REQUIRED ACTION
Tally the lines in the entries below where the string "purple" occurs. Reply with the total alone.

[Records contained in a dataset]
________

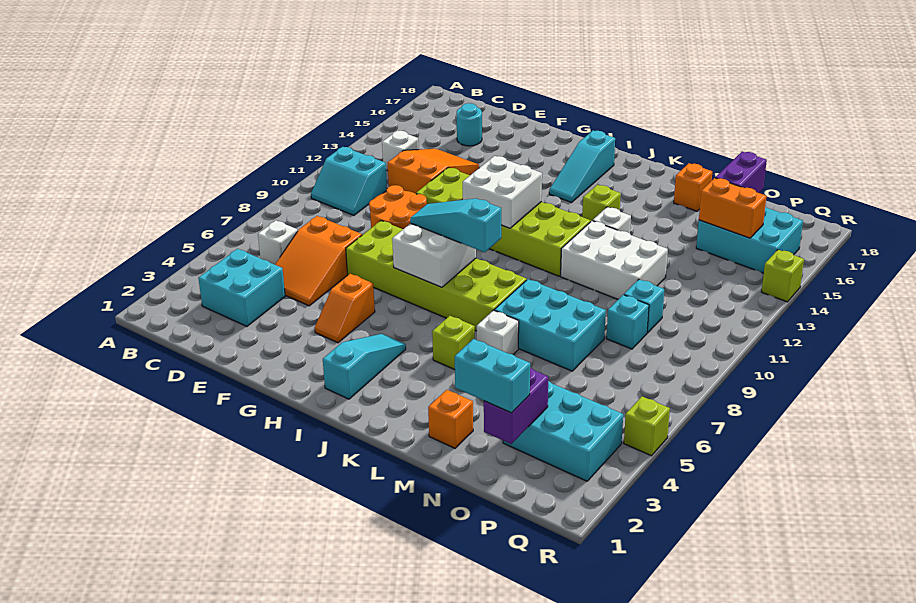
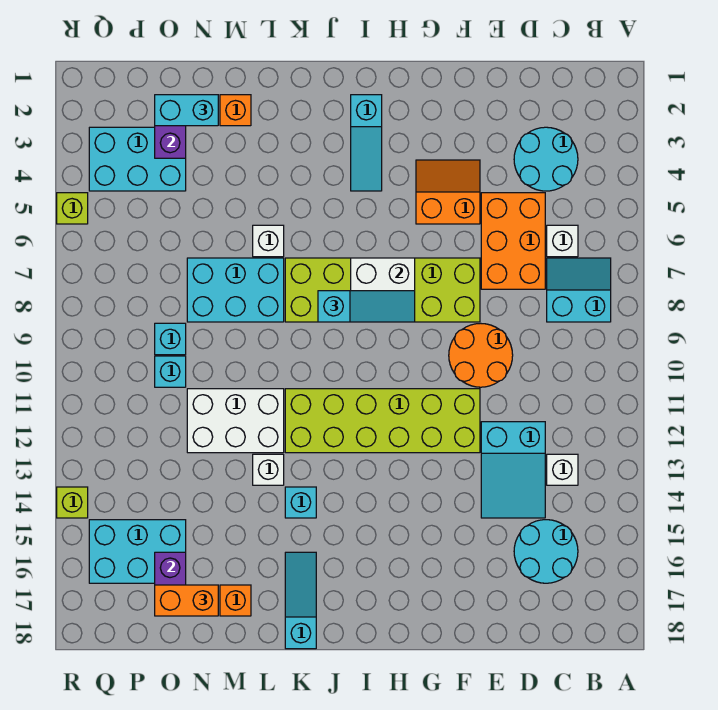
cyan slope B10:C11 level 1 top 11 -> cyan slope B7:C8 level 1 top 8
cyan brick C3:D4 level 1 -> cyan round brick C3:D4 level 1
orange slope D5:E7 level 1 top 7 -> orange brick D5:E7 level 1
orange slope D12:E14 level 1 top 12 -> cyan slope D12:E14 level 1 top 12
cyan round brick D16 level 1 -> cyan round brick C15:D16 level 1
orange slope G4:G5 level 1 top 5 -> orange slope F4:G5 level 1 top 5
white brick H11:I12 level 2 -> none
cyan slope I15:I17 level 1 top 17 -> cyan slope K16:K18 level 1 top 18
lime brick K5 level 1 -> none
lime brick K14 level 1 -> cyan brick K14 level 1
orange brick O15:P15 level 2 -> orange brick N17:O17 level 3

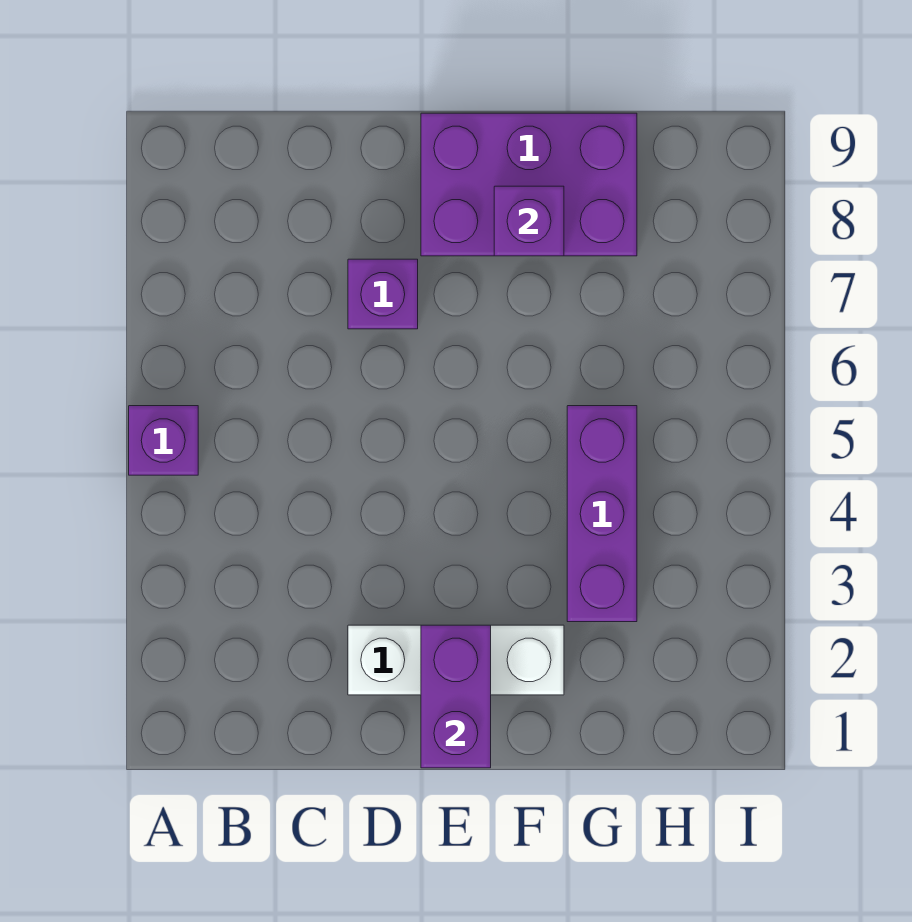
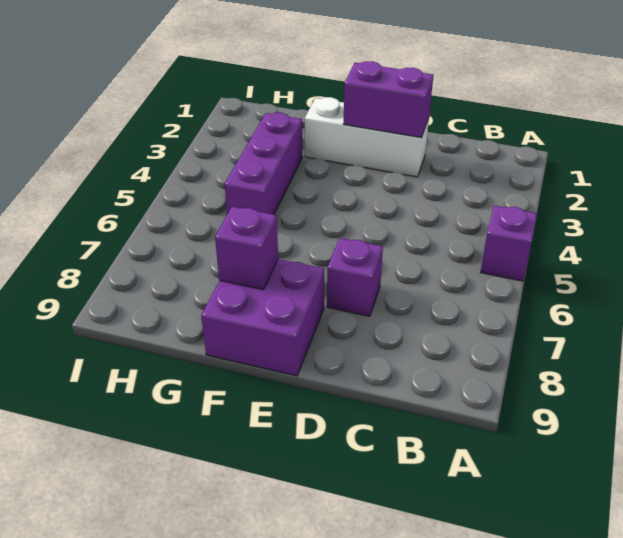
purple brick E1:E2 level 2 -> purple brick D2:E2 level 2
purple brick E8:G9 level 1 -> purple brick E8:F9 level 1

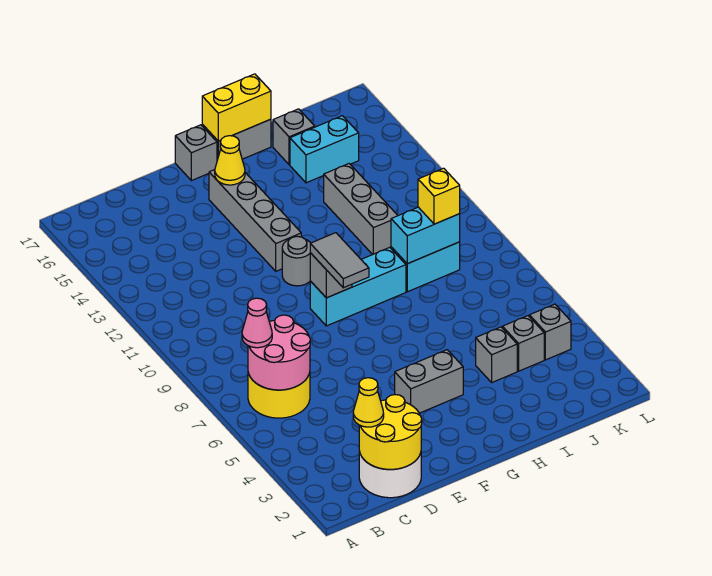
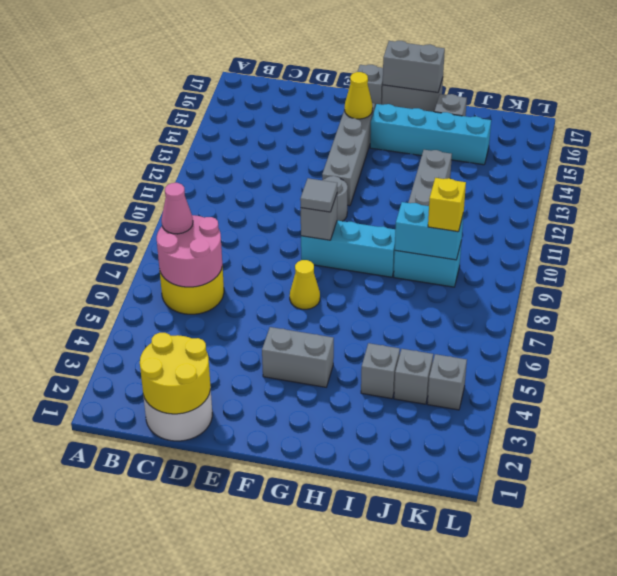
yellow cone C2 level 3 -> yellow cone F7 level 1
grey tile F8:F9 level 3 -> grey tile F9 level 3
yellow brick G17:H17 level 2 -> grey brick G17:H17 level 2
cyan brick I15:J15 level 1 -> cyan brick G15:J15 level 1

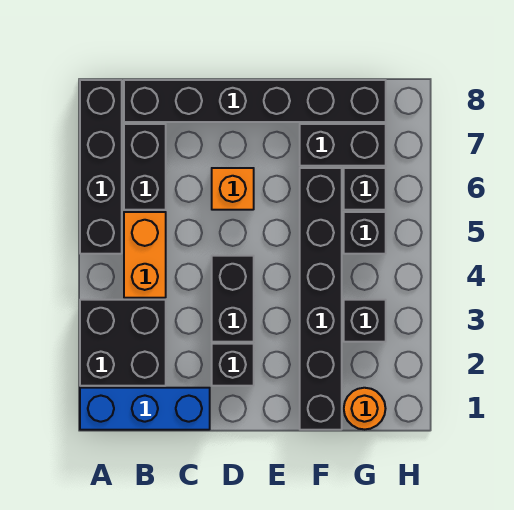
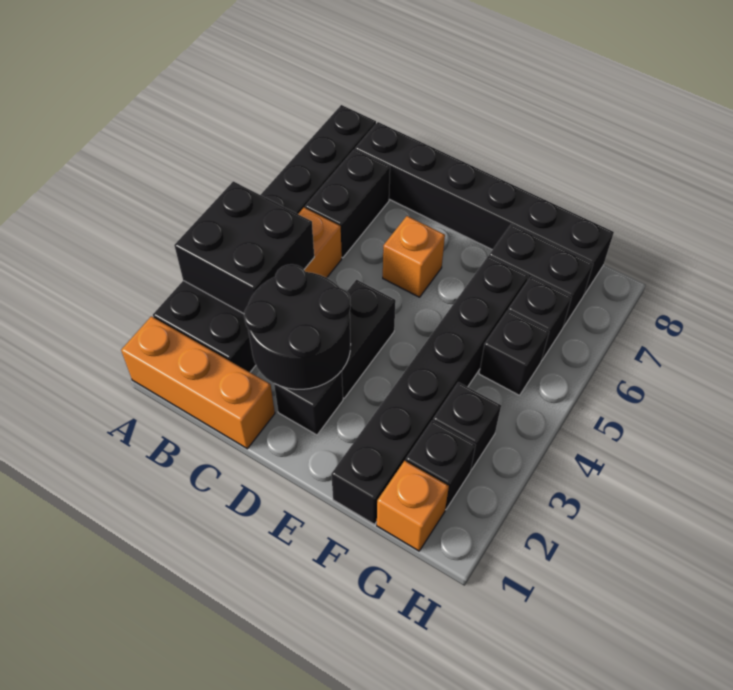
blue brick A1:C1 level 1 -> orange brick A1:C1 level 1
none -> black brick A3:B4 level 2
none -> black round brick C2:D3 level 2
orange round brick G1 level 1 -> orange brick G1 level 1
none -> black brick G2 level 1

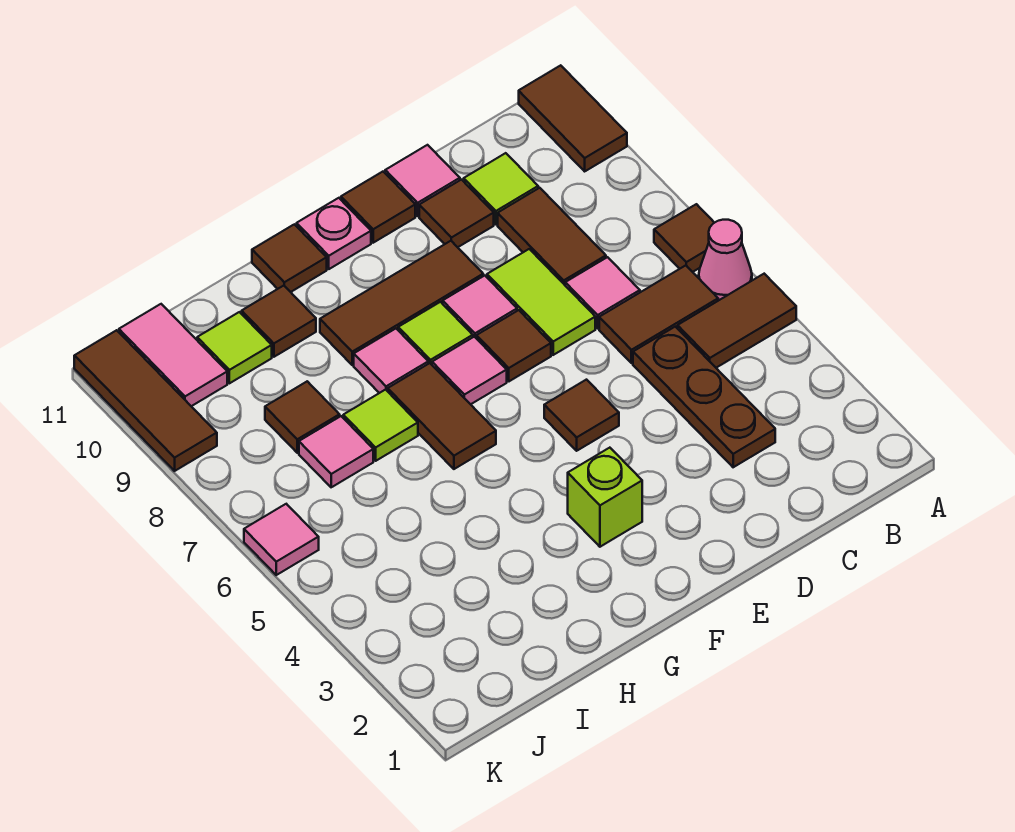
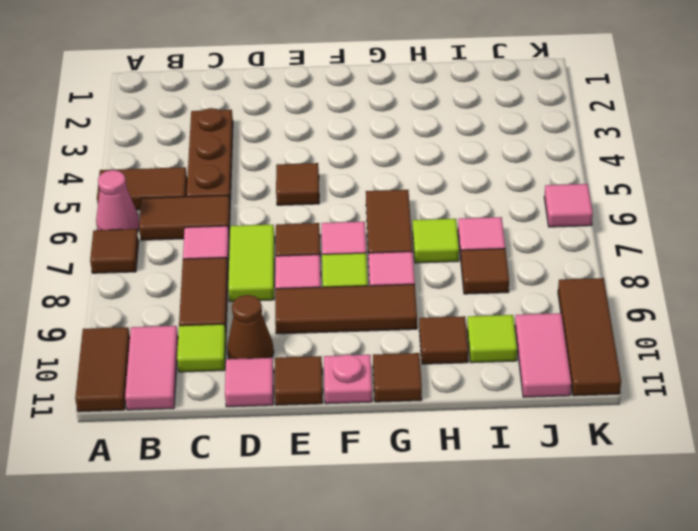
none -> pink tile B10:B11 level 1
brown tile D10 level 1 -> brown cone D10 level 1
lime brick F3 level 1 -> none

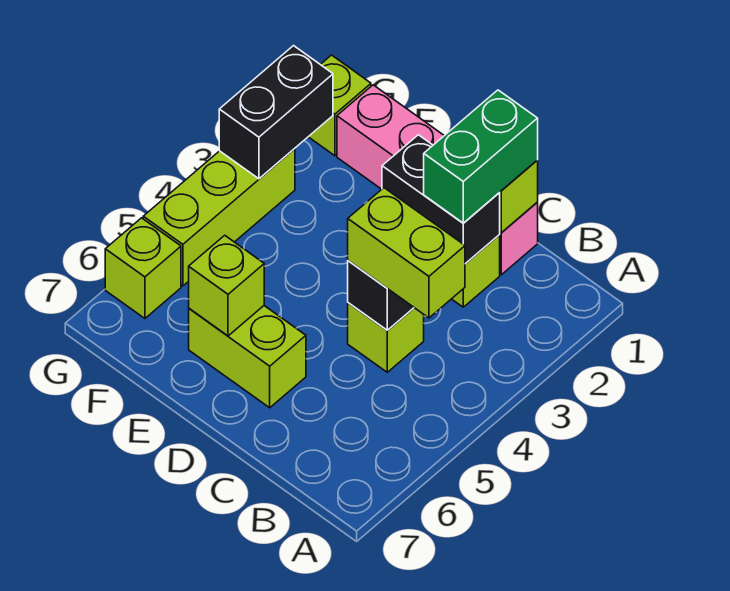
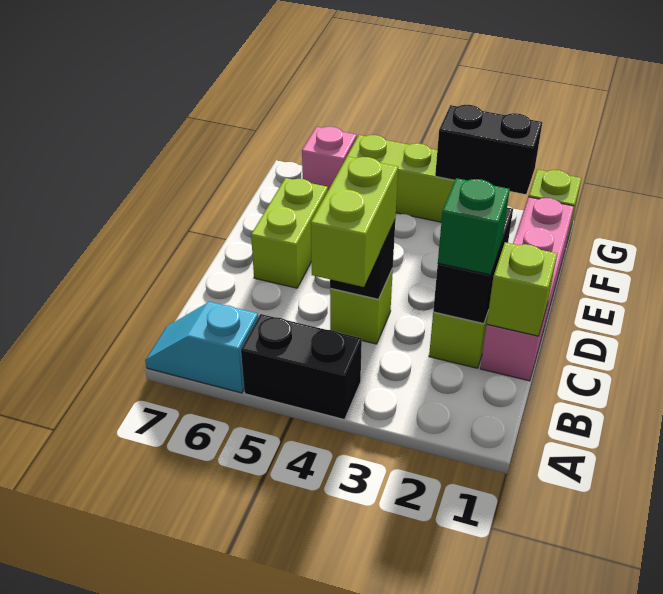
none -> black brick A4:A5 level 1
none -> cyan slope A6:A7 level 1 top 6
green brick C1:C2 level 3 -> green brick C2 level 3
lime brick E6 level 2 -> none
lime brick G6 level 1 -> pink brick G6 level 1

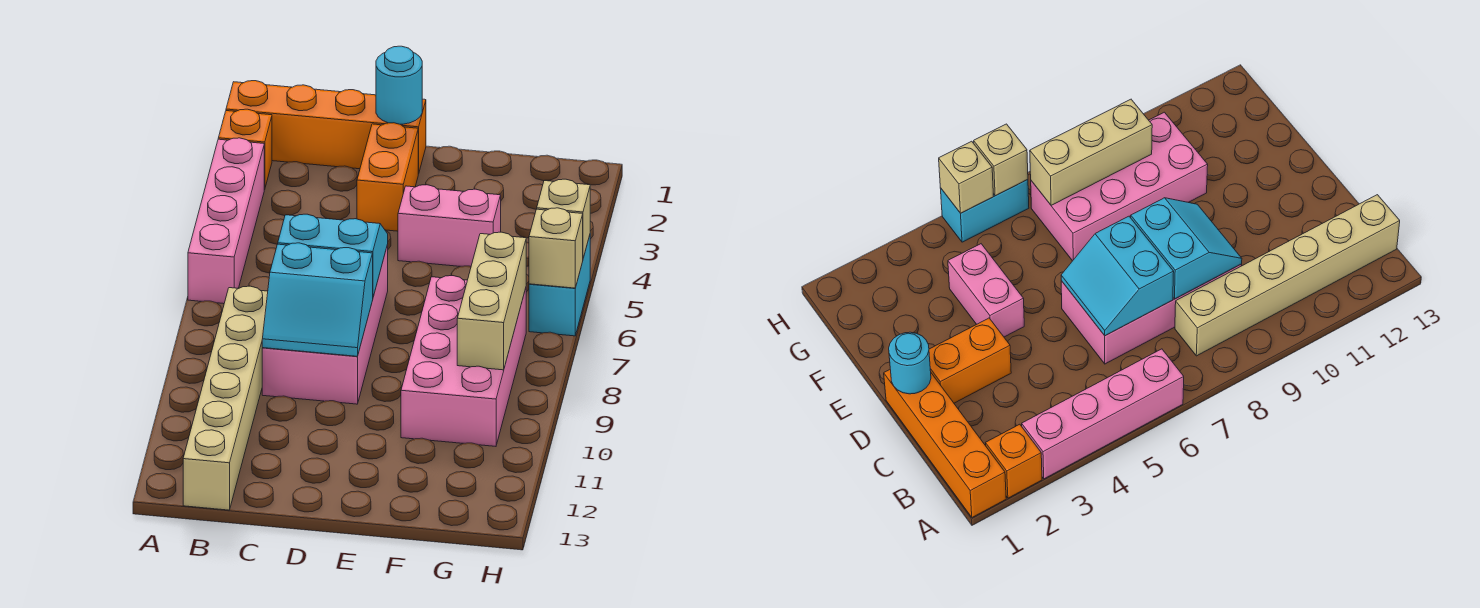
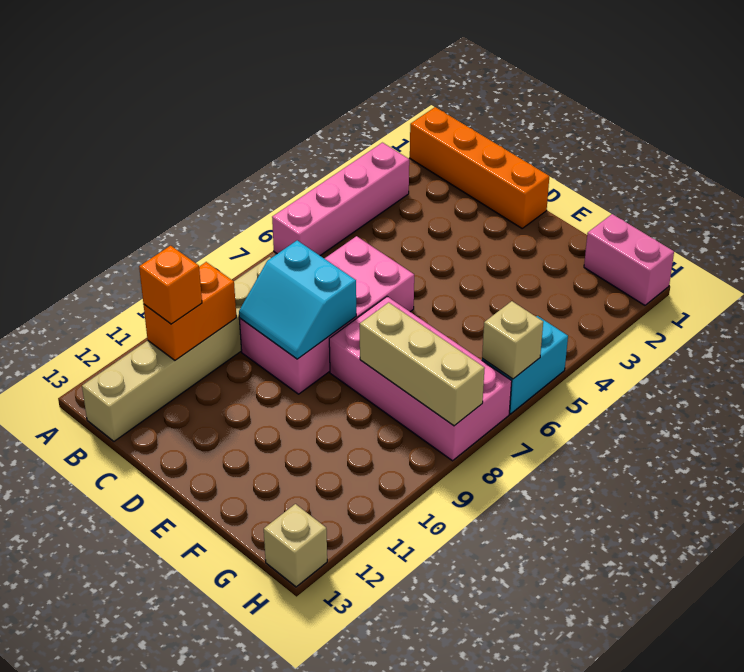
orange brick A2 level 1 -> orange brick B11 level 3
cyan slope C6:D7 level 2 top 7 -> none
cyan round brick D1 level 2 -> none
orange brick D2:D3 level 1 -> orange brick B10:B11 level 2
pink brick E4:F4 level 1 -> pink brick G1:H1 level 1
pink brick F7:G10 level 1 -> pink brick E7:H8 level 1
tan brick G7:G9 level 2 -> tan brick F8:H8 level 2
tan brick H5 level 2 -> tan brick H13 level 1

________

REPLY
2